-- Exercise description --
In the entries below, how many lines contain the word "plus"? State the number and nothing more.

-- Data to use --
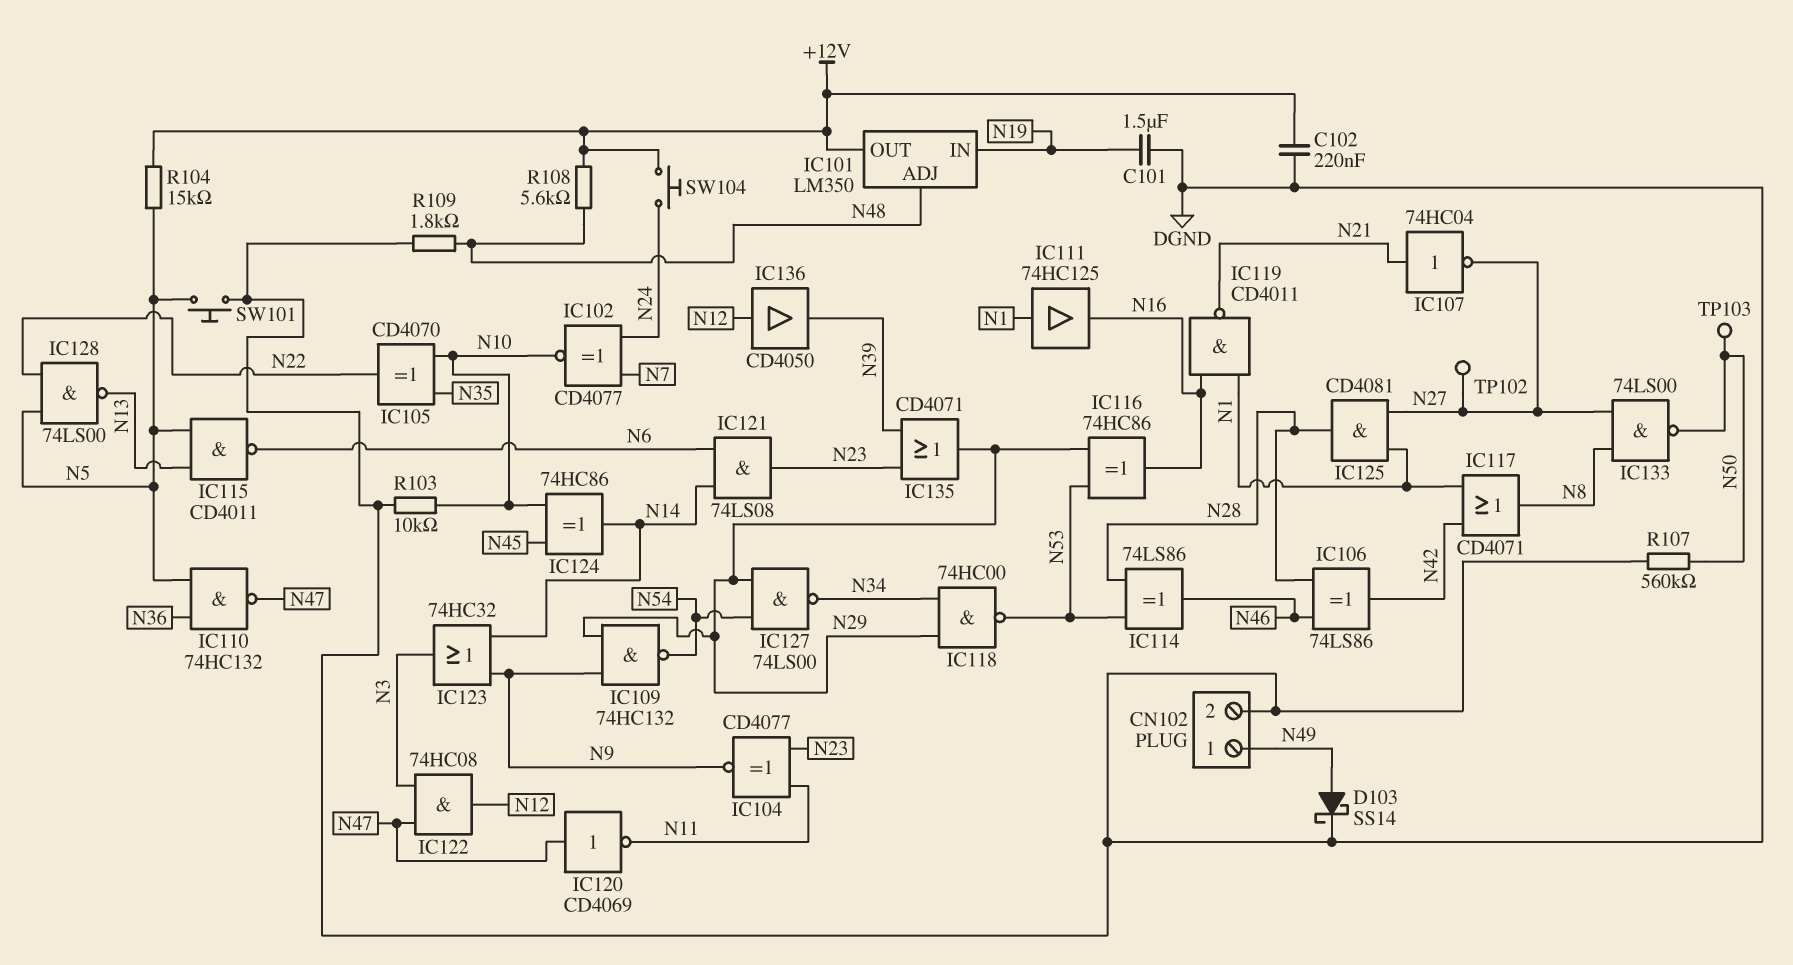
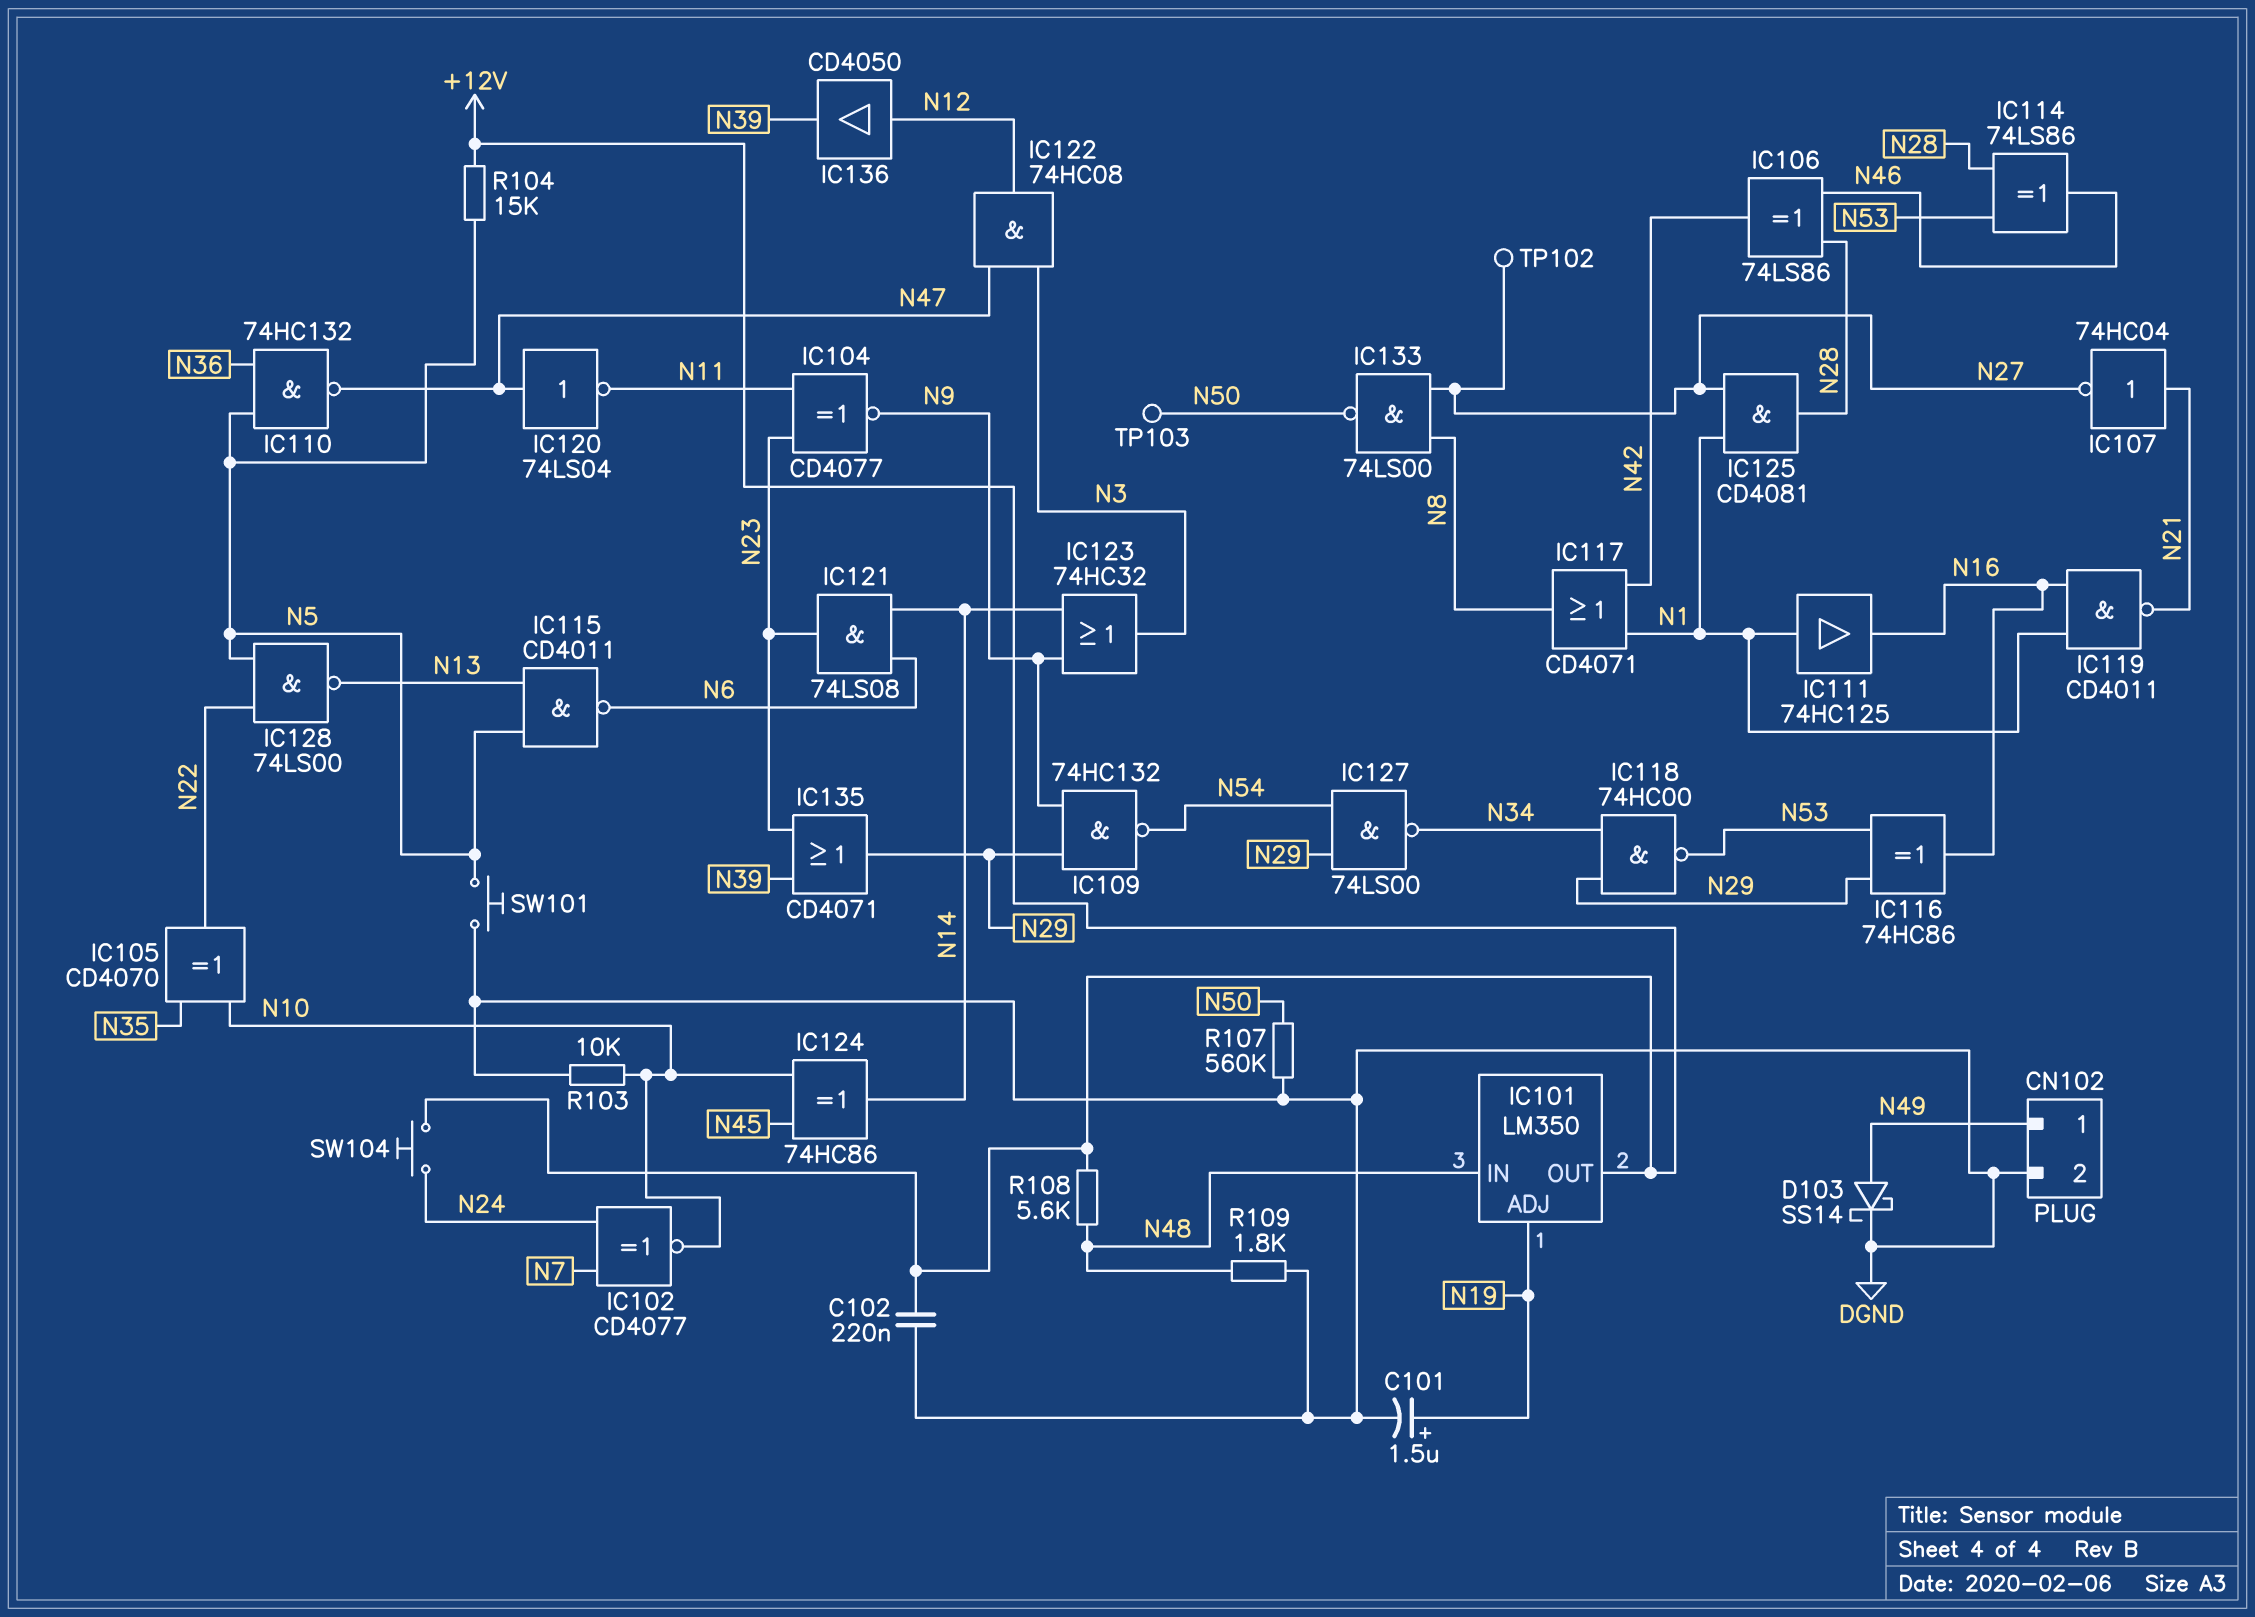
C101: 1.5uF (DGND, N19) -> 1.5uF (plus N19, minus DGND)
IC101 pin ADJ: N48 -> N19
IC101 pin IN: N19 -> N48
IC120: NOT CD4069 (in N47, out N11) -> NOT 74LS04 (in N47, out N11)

---

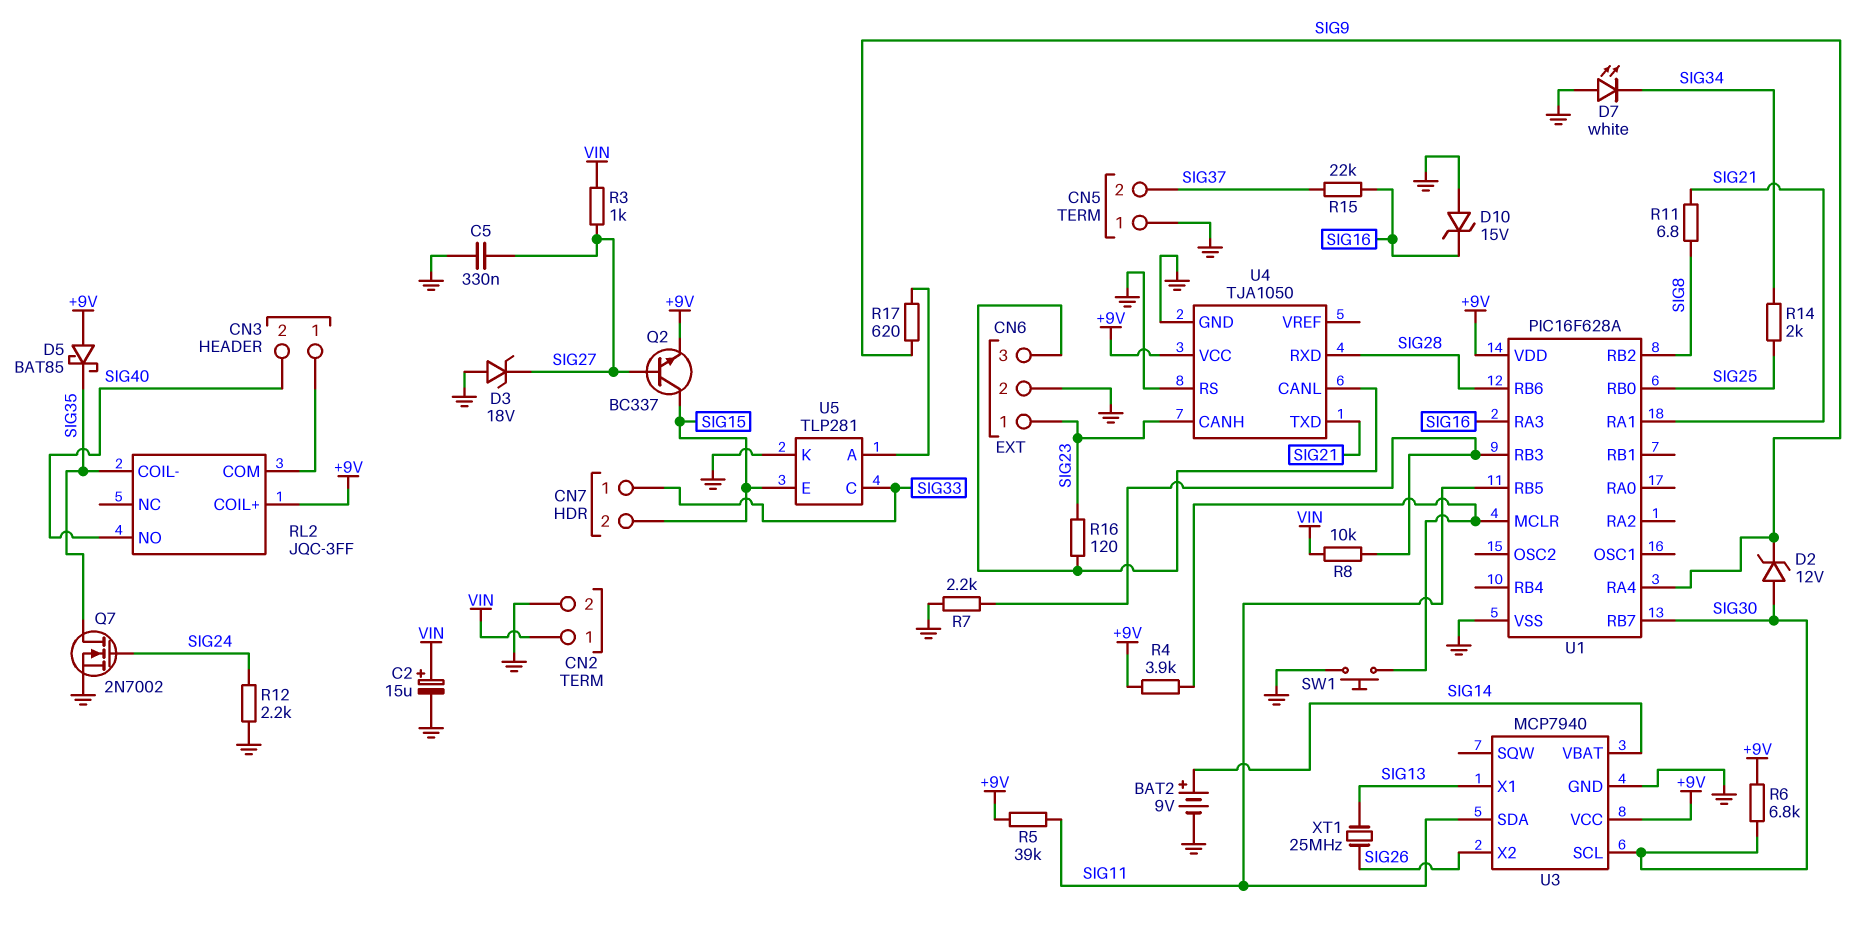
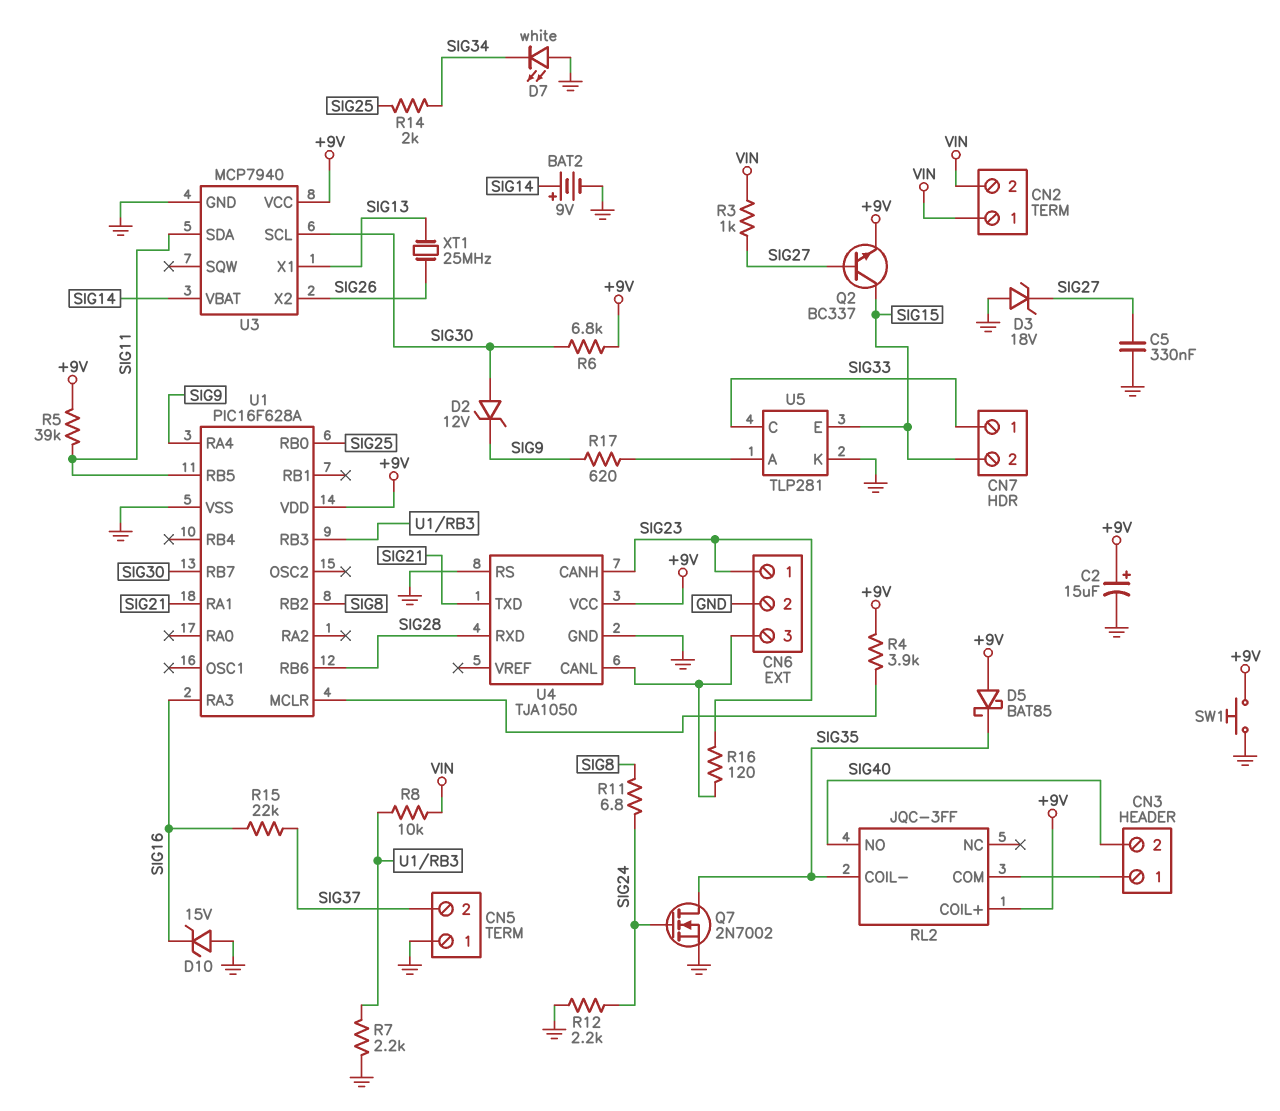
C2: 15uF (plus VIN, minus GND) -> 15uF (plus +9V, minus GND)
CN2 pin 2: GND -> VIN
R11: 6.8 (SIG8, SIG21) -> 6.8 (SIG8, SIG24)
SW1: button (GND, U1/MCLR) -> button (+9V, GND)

-- Your solution --
2